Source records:
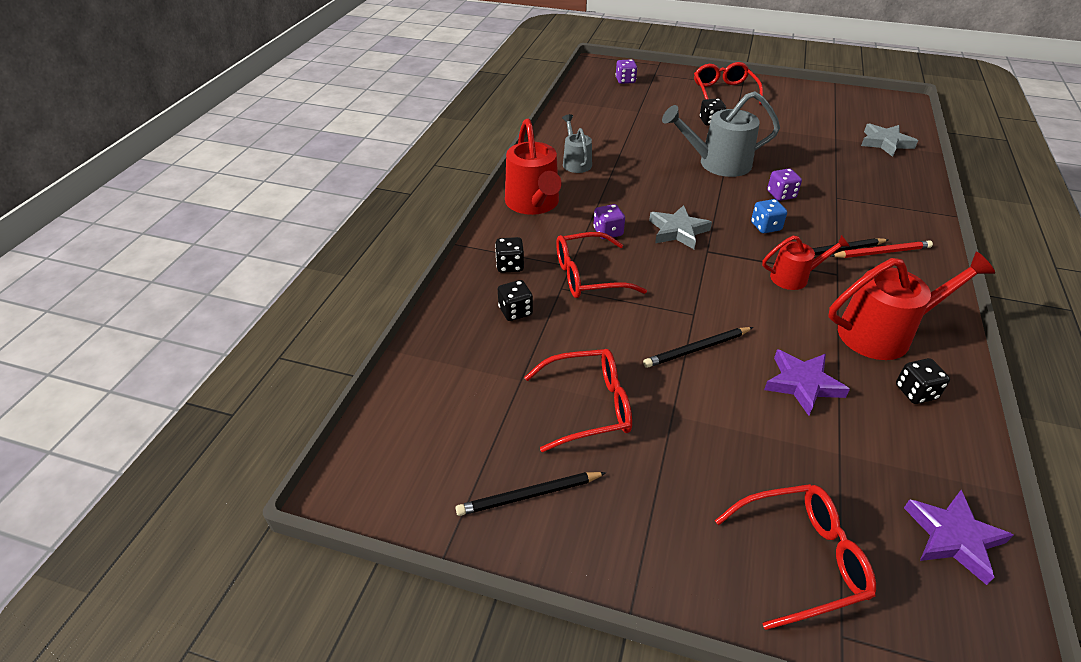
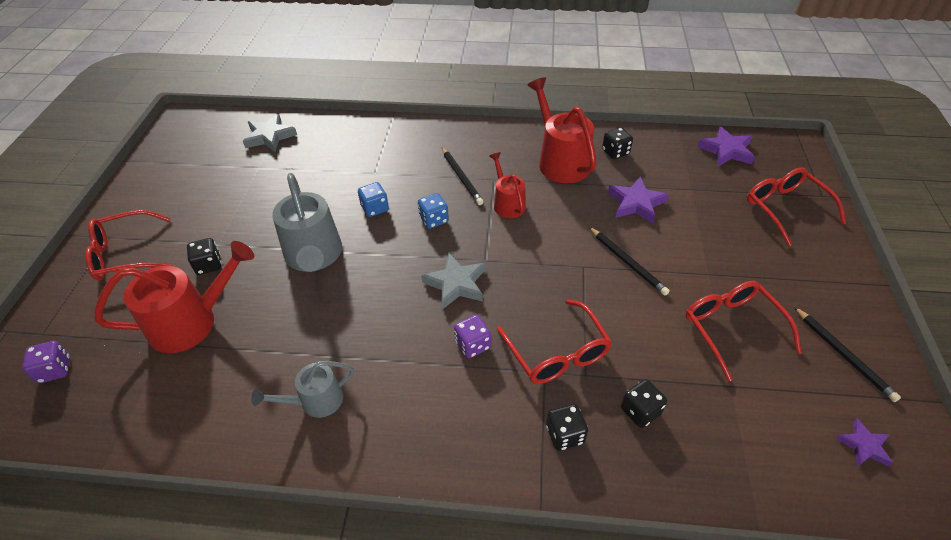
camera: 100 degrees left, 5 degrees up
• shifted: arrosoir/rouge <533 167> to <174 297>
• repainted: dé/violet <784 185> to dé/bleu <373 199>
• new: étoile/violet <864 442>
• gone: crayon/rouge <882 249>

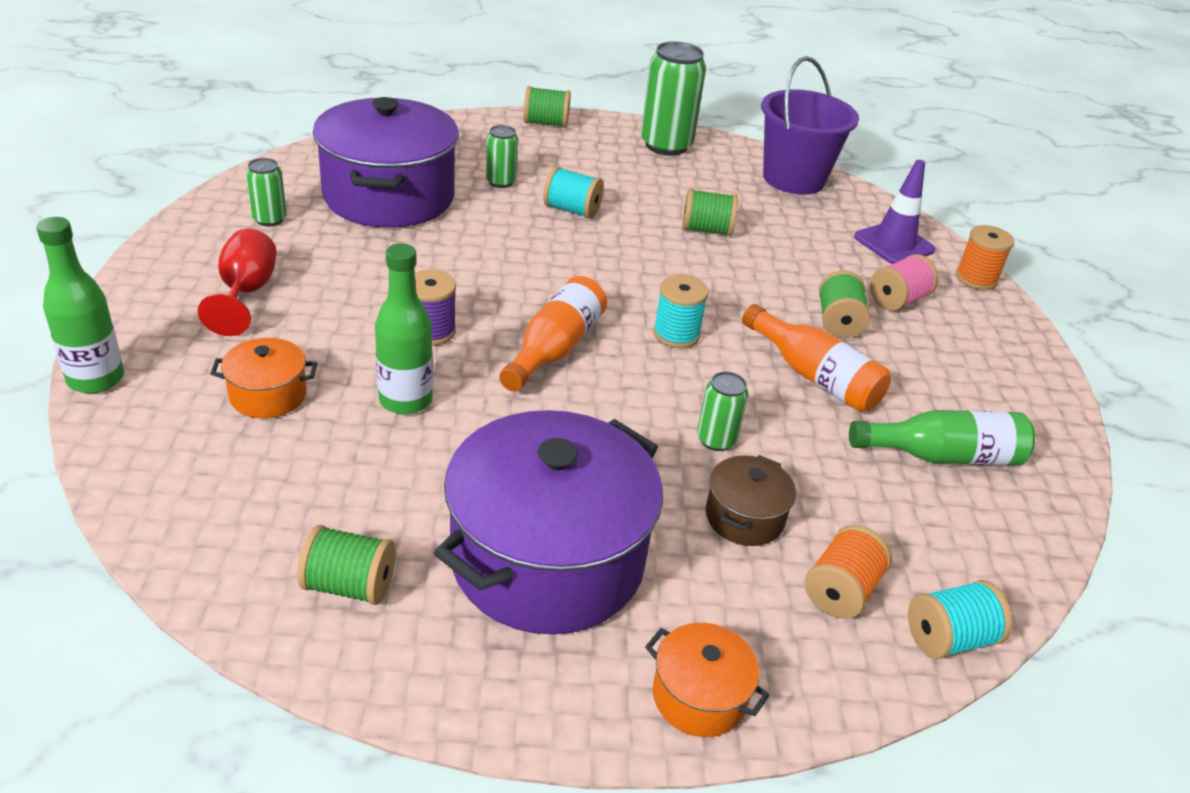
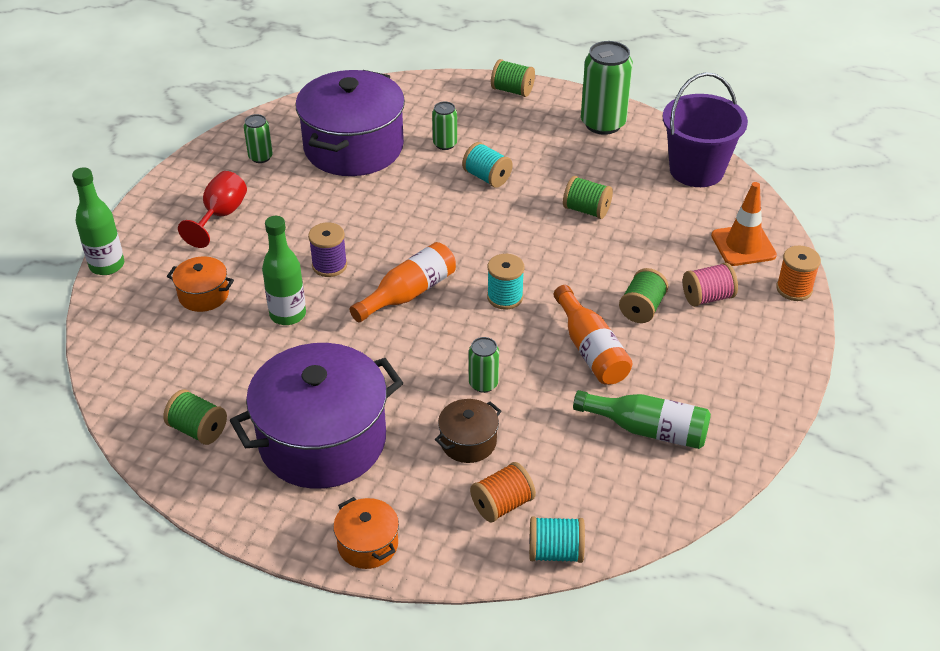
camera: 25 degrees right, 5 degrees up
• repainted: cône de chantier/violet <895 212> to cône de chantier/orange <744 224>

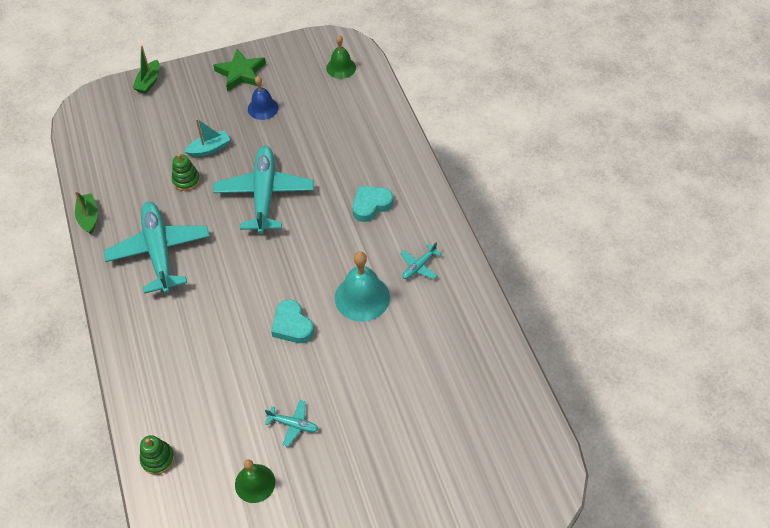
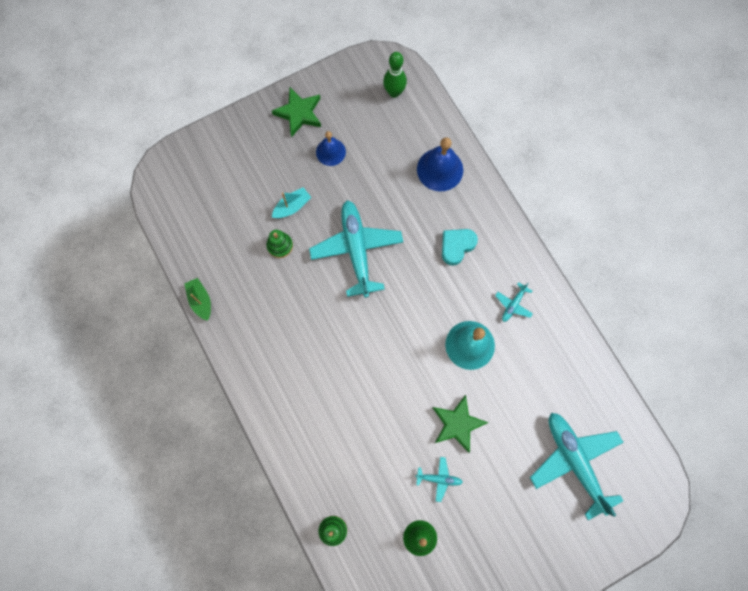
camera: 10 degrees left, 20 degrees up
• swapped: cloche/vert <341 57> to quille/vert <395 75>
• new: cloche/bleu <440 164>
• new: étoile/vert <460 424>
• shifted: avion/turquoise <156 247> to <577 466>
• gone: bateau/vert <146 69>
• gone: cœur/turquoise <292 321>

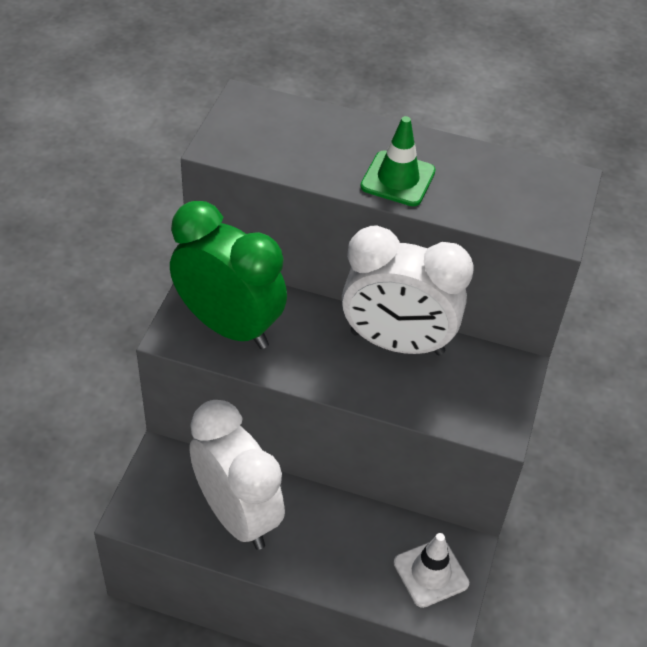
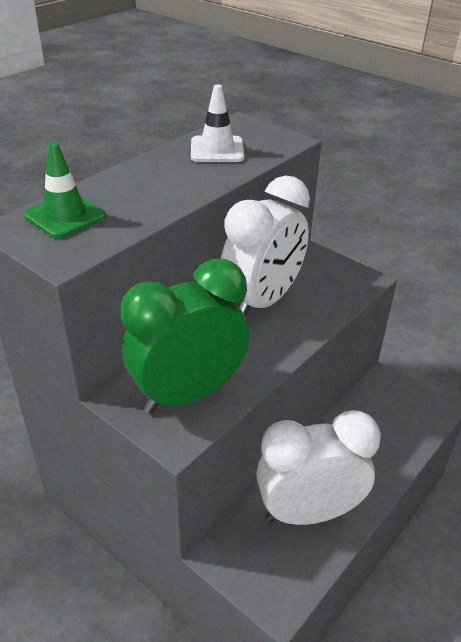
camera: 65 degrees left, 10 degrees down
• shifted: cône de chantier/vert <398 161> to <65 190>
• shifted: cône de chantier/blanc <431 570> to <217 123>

WORK TO BE COMPLETED
Leave the pictures out, then output exactly the lines from the "dé/bleu <373 199>" line through the end of the records above, and no others.

SOLUTION FOR THIS EXERCISE
• repainted: dé/violet <784 185> to dé/bleu <373 199>
• new: étoile/violet <864 442>
• gone: crayon/rouge <882 249>

camera: 25 degrees right, 5 degrees up
• repainted: cône de chantier/violet <895 212> to cône de chantier/orange <744 224>

camera: 10 degrees left, 20 degrees up
• swapped: cloche/vert <341 57> to quille/vert <395 75>
• new: cloche/bleu <440 164>
• new: étoile/vert <460 424>
• shifted: avion/turquoise <156 247> to <577 466>
• gone: bateau/vert <146 69>
• gone: cœur/turquoise <292 321>

camera: 65 degrees left, 10 degrees down
• shifted: cône de chantier/vert <398 161> to <65 190>
• shifted: cône de chantier/blanc <431 570> to <217 123>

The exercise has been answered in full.